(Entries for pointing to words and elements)
○ ○ ○

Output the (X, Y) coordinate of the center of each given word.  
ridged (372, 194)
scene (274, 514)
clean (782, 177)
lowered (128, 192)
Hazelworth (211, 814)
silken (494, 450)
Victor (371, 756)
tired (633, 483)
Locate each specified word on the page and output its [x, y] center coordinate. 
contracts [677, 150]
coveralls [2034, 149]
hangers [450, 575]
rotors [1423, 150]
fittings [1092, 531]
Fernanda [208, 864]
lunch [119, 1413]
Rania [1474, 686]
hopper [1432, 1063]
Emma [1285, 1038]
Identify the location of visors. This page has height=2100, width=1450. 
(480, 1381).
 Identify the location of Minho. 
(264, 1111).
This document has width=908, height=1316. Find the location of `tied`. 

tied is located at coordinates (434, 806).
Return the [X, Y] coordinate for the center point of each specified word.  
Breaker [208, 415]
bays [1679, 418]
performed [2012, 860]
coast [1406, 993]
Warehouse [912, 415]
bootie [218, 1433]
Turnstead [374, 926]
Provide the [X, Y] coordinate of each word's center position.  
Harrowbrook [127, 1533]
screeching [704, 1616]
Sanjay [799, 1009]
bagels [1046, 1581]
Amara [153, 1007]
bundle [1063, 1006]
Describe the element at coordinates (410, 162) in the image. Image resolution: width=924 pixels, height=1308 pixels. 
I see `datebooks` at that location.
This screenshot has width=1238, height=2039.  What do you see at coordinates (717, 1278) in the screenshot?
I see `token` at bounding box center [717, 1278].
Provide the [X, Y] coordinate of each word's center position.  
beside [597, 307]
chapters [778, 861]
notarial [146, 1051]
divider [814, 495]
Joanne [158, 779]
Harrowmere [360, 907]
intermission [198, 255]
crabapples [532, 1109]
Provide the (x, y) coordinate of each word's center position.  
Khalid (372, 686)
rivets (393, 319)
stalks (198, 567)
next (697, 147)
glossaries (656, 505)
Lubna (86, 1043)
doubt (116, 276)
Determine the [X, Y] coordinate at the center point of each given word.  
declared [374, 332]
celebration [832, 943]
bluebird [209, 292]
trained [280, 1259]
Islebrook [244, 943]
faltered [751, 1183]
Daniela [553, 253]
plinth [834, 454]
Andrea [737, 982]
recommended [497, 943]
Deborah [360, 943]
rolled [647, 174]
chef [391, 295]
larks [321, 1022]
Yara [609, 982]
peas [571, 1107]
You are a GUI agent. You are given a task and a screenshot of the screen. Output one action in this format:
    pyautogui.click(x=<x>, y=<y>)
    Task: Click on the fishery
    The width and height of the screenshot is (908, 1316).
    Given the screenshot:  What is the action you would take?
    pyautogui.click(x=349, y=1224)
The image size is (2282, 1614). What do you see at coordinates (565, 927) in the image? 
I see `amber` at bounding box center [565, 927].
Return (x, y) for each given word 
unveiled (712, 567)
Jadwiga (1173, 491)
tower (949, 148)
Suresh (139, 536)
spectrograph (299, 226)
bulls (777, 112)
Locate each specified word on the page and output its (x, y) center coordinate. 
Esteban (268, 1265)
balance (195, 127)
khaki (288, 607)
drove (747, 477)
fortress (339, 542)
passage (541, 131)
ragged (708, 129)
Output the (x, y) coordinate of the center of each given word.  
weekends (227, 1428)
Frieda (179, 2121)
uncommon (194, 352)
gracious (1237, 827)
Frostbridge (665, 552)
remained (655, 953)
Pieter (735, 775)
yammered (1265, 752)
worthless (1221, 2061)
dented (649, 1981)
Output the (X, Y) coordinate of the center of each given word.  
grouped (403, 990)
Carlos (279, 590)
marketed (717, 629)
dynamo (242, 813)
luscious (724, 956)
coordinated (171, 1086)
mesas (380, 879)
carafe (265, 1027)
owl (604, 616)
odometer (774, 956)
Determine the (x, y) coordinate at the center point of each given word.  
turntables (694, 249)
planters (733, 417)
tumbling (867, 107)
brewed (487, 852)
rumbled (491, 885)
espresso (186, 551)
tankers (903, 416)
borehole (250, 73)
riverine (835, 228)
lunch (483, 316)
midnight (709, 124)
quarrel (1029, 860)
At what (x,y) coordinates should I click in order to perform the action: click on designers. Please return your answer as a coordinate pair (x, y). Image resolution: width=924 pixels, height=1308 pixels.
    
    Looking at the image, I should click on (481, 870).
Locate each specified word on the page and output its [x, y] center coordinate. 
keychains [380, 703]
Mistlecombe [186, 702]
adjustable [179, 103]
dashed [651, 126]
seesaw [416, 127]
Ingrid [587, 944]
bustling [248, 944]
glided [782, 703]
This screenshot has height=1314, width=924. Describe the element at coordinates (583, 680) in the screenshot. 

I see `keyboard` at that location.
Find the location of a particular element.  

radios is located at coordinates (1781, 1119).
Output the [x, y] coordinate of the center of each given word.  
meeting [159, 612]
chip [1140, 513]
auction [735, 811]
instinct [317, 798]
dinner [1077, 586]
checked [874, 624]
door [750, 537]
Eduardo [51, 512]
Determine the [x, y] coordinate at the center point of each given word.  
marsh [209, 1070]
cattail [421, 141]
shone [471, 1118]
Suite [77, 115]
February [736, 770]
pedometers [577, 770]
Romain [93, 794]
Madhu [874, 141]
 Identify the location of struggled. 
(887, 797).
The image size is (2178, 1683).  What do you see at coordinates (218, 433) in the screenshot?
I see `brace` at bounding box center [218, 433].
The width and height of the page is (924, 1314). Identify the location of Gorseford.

○ ○ ○

## THE PROBLEM
Give back every item above word for word, changing nothing.

## COMPLETE OUTPUT
Output the (X, Y) coordinate of the center of each given word.  
ridged (372, 194)
scene (274, 514)
clean (782, 177)
lowered (128, 192)
Hazelworth (211, 814)
silken (494, 450)
Victor (371, 756)
tired (633, 483)
Locate each specified word on the page and output its [x, y] center coordinate. 
contracts [677, 150]
coveralls [2034, 149]
hangers [450, 575]
rotors [1423, 150]
fittings [1092, 531]
Fernanda [208, 864]
lunch [119, 1413]
Rania [1474, 686]
hopper [1432, 1063]
Emma [1285, 1038]
Identify the location of visors. This page has height=2100, width=1450. 
(480, 1381).
 Identify the location of Minho. 
(264, 1111).
This document has width=908, height=1316. Find the location of `tied`. 

tied is located at coordinates (434, 806).
Return the [X, Y] coordinate for the center point of each specified word.  
Breaker [208, 415]
bays [1679, 418]
performed [2012, 860]
coast [1406, 993]
Warehouse [912, 415]
bootie [218, 1433]
Turnstead [374, 926]
Provide the [X, Y] coordinate of each word's center position.  
Harrowbrook [127, 1533]
screeching [704, 1616]
Sanjay [799, 1009]
bagels [1046, 1581]
Amara [153, 1007]
bundle [1063, 1006]
Describe the element at coordinates (410, 162) in the image. Image resolution: width=924 pixels, height=1308 pixels. 
I see `datebooks` at that location.
This screenshot has width=1238, height=2039.  What do you see at coordinates (717, 1278) in the screenshot?
I see `token` at bounding box center [717, 1278].
Provide the [X, Y] coordinate of each word's center position.  
beside [597, 307]
chapters [778, 861]
notarial [146, 1051]
divider [814, 495]
Joanne [158, 779]
Harrowmere [360, 907]
intermission [198, 255]
crabapples [532, 1109]
Provide the (x, y) coordinate of each word's center position.  
Khalid (372, 686)
rivets (393, 319)
stalks (198, 567)
next (697, 147)
glossaries (656, 505)
Lubna (86, 1043)
doubt (116, 276)
Determine the [X, Y] coordinate at the center point of each given word.  
declared [374, 332]
celebration [832, 943]
bluebird [209, 292]
trained [280, 1259]
Islebrook [244, 943]
faltered [751, 1183]
Daniela [553, 253]
plinth [834, 454]
Andrea [737, 982]
recommended [497, 943]
Deborah [360, 943]
rolled [647, 174]
chef [391, 295]
larks [321, 1022]
Yara [609, 982]
peas [571, 1107]
You are a GUI agent. You are given a task and a screenshot of the screen. Output one action in this format:
    pyautogui.click(x=<x>, y=<y>)
    Task: Click on the fishery
    The width and height of the screenshot is (908, 1316).
    Given the screenshot:  What is the action you would take?
    pyautogui.click(x=349, y=1224)
The image size is (2282, 1614). What do you see at coordinates (565, 927) in the image? 
I see `amber` at bounding box center [565, 927].
Return (x, y) for each given word 
unveiled (712, 567)
Jadwiga (1173, 491)
tower (949, 148)
Suresh (139, 536)
spectrograph (299, 226)
bulls (777, 112)
Locate each specified word on the page and output its (x, y) center coordinate. 
Esteban (268, 1265)
balance (195, 127)
khaki (288, 607)
drove (747, 477)
fortress (339, 542)
passage (541, 131)
ragged (708, 129)
Output the (x, y) coordinate of the center of each given word.  
weekends (227, 1428)
Frieda (179, 2121)
uncommon (194, 352)
gracious (1237, 827)
Frostbridge (665, 552)
remained (655, 953)
Pieter (735, 775)
yammered (1265, 752)
worthless (1221, 2061)
dented (649, 1981)
Output the (X, Y) coordinate of the center of each given word.  
grouped (403, 990)
Carlos (279, 590)
marketed (717, 629)
dynamo (242, 813)
luscious (724, 956)
coordinated (171, 1086)
mesas (380, 879)
carafe (265, 1027)
owl (604, 616)
odometer (774, 956)
Determine the (x, y) coordinate at the center point of each given word.  
turntables (694, 249)
planters (733, 417)
tumbling (867, 107)
brewed (487, 852)
rumbled (491, 885)
espresso (186, 551)
tankers (903, 416)
borehole (250, 73)
riverine (835, 228)
lunch (483, 316)
midnight (709, 124)
quarrel (1029, 860)
At what (x,y) coordinates should I click in order to perform the action: click on designers. Please return your answer as a coordinate pair (x, y). Image resolution: width=924 pixels, height=1308 pixels.
    
    Looking at the image, I should click on (481, 870).
Locate each specified word on the page and output its [x, y] center coordinate. 
keychains [380, 703]
Mistlecombe [186, 702]
adjustable [179, 103]
dashed [651, 126]
seesaw [416, 127]
Ingrid [587, 944]
bustling [248, 944]
glided [782, 703]
This screenshot has height=1314, width=924. Describe the element at coordinates (583, 680) in the screenshot. 

I see `keyboard` at that location.
Find the location of a particular element.  

radios is located at coordinates (1781, 1119).
Output the [x, y] coordinate of the center of each given word.  
meeting [159, 612]
chip [1140, 513]
auction [735, 811]
instinct [317, 798]
dinner [1077, 586]
checked [874, 624]
door [750, 537]
Eduardo [51, 512]
Determine the [x, y] coordinate at the center point of each given word.  
marsh [209, 1070]
cattail [421, 141]
shone [471, 1118]
Suite [77, 115]
February [736, 770]
pedometers [577, 770]
Romain [93, 794]
Madhu [874, 141]
 Identify the location of struggled. 
(887, 797).
The image size is (2178, 1683).  What do you see at coordinates (218, 433) in the screenshot?
I see `brace` at bounding box center [218, 433].
The width and height of the page is (924, 1314). Identify the location of Gorseford.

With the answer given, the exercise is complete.